Task brief:
Give the data below again exactly as written, but without the pictures.
────
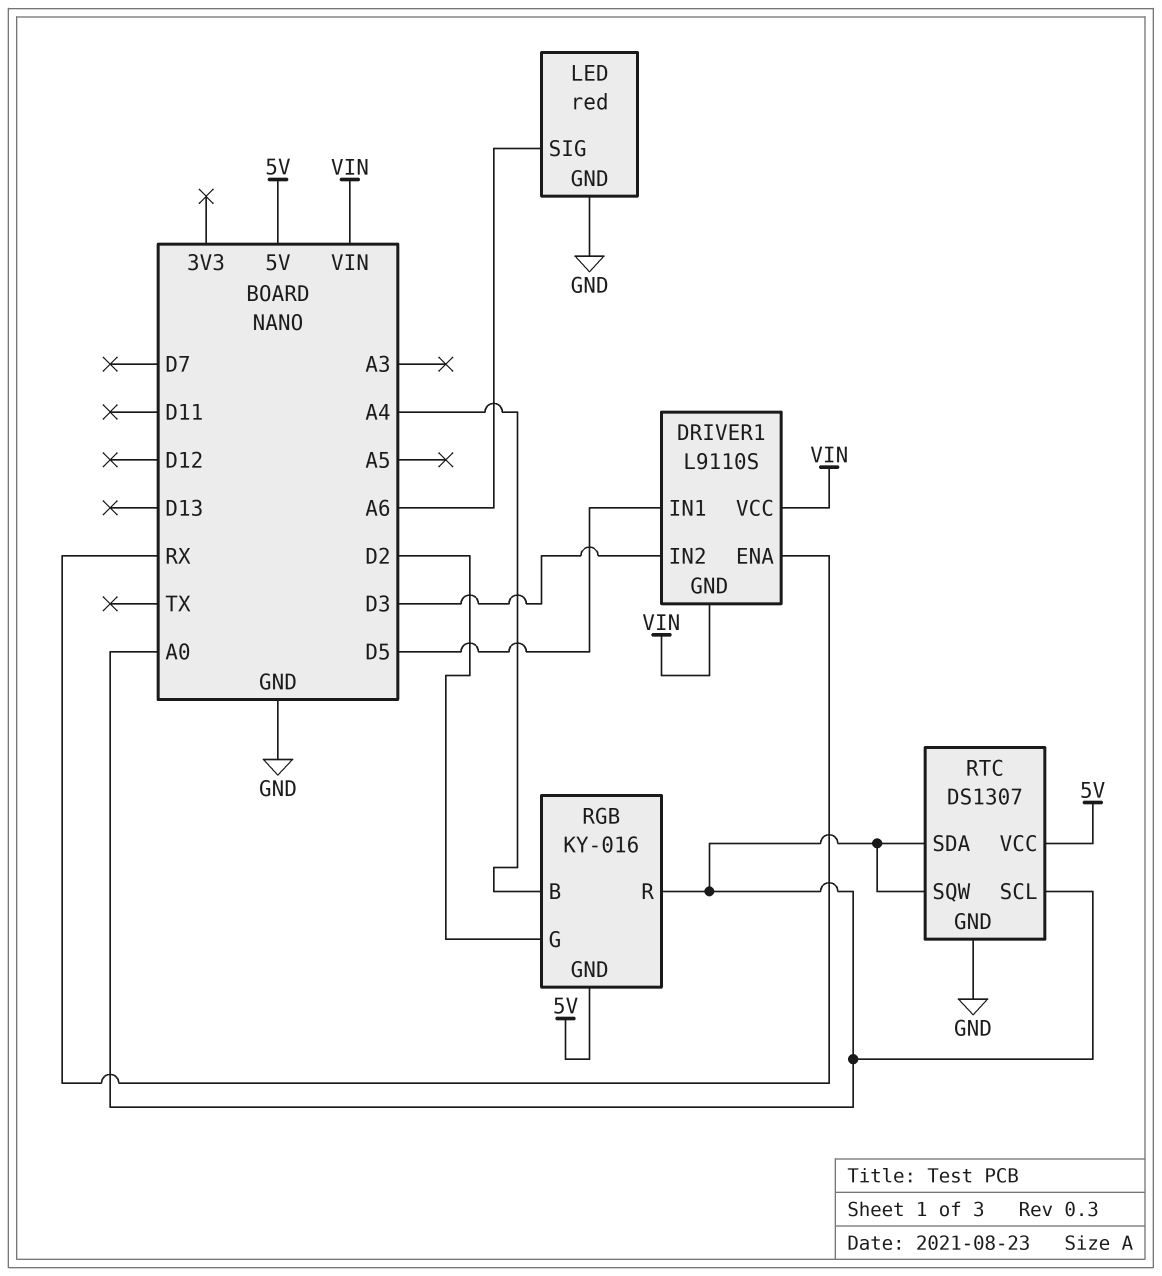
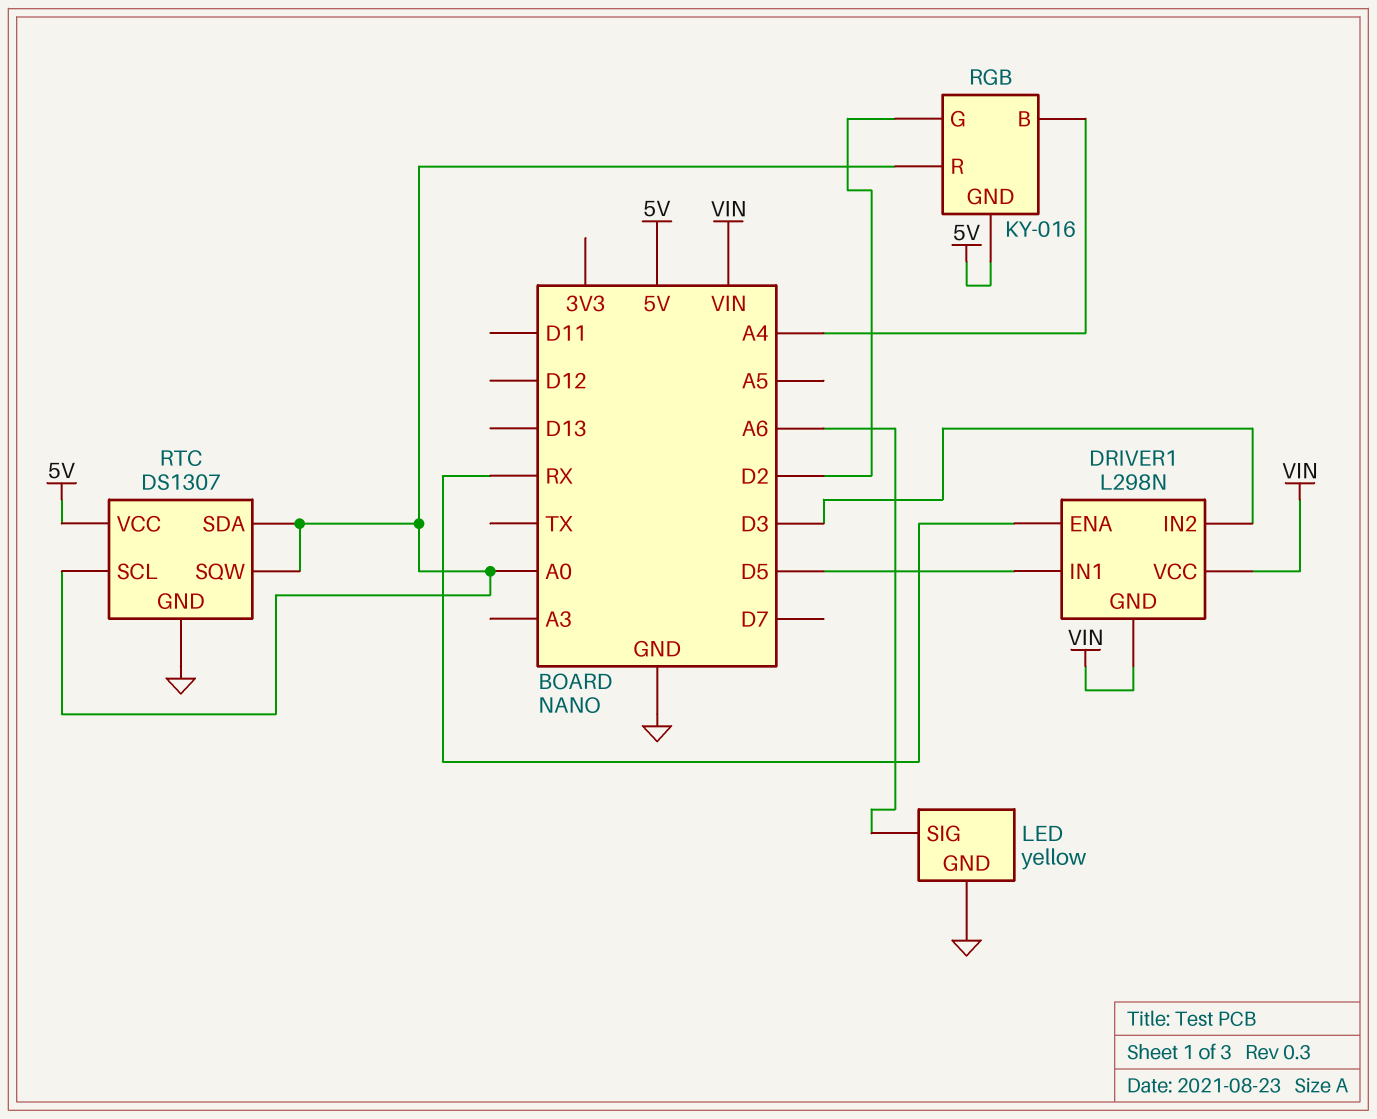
DRIVER1: L9110S -> L298N
LED: red -> yellow

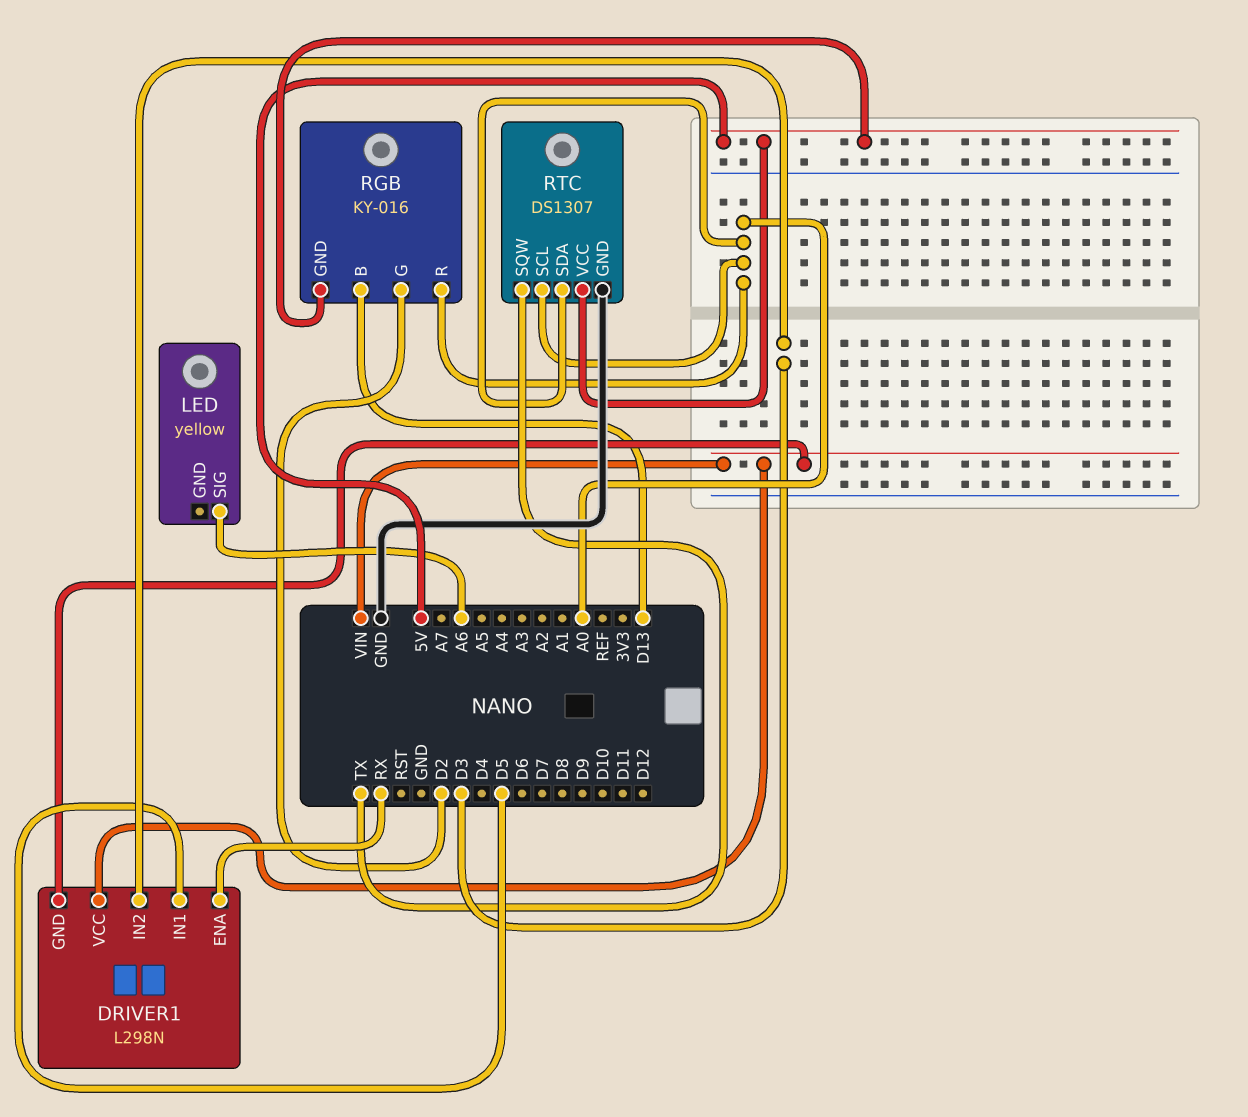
LED pin GND: GND -> none
RGB pin B: A4 -> D13
RTC pin SQW: A0 -> TX

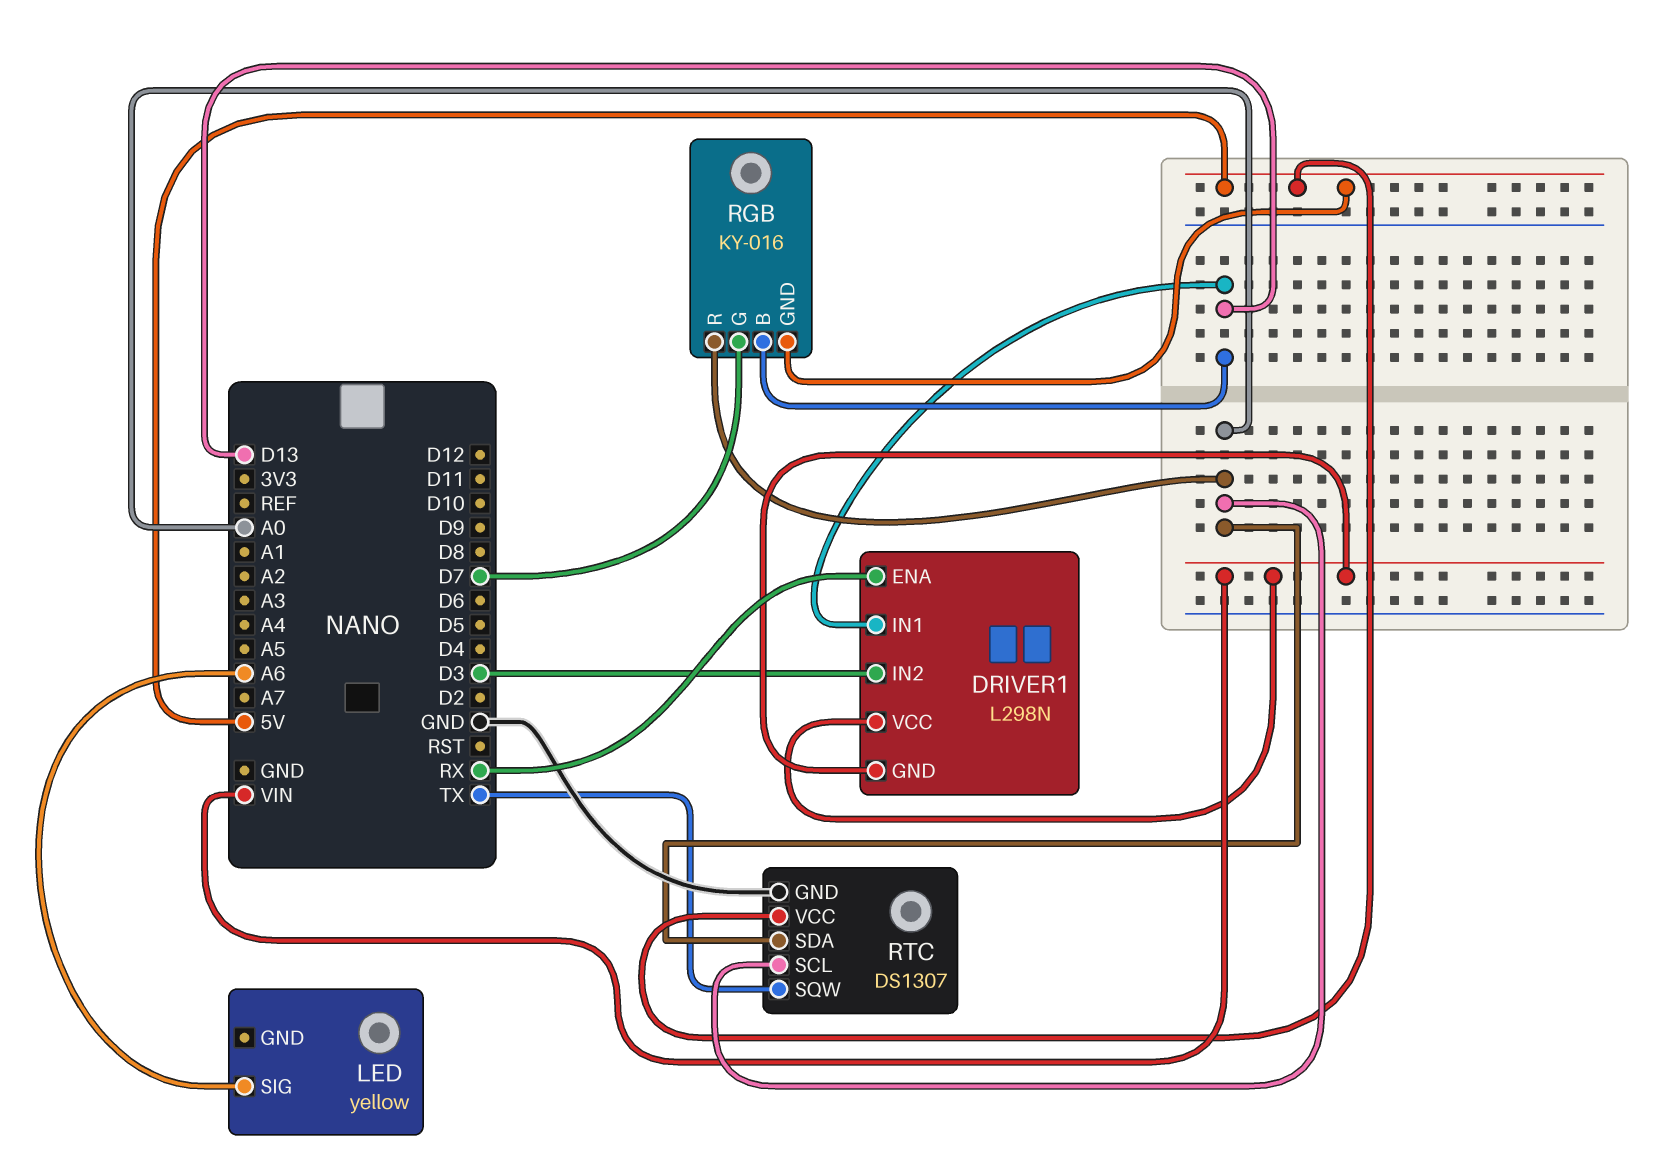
DRIVER1 pin IN1: D5 -> D13
RGB pin G: D2 -> D7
────
Response:
DRIVER1: L9110S -> L298N
LED: red -> yellow

LED pin GND: GND -> none
RGB pin B: A4 -> D13
RTC pin SQW: A0 -> TX

DRIVER1 pin IN1: D5 -> D13
RGB pin G: D2 -> D7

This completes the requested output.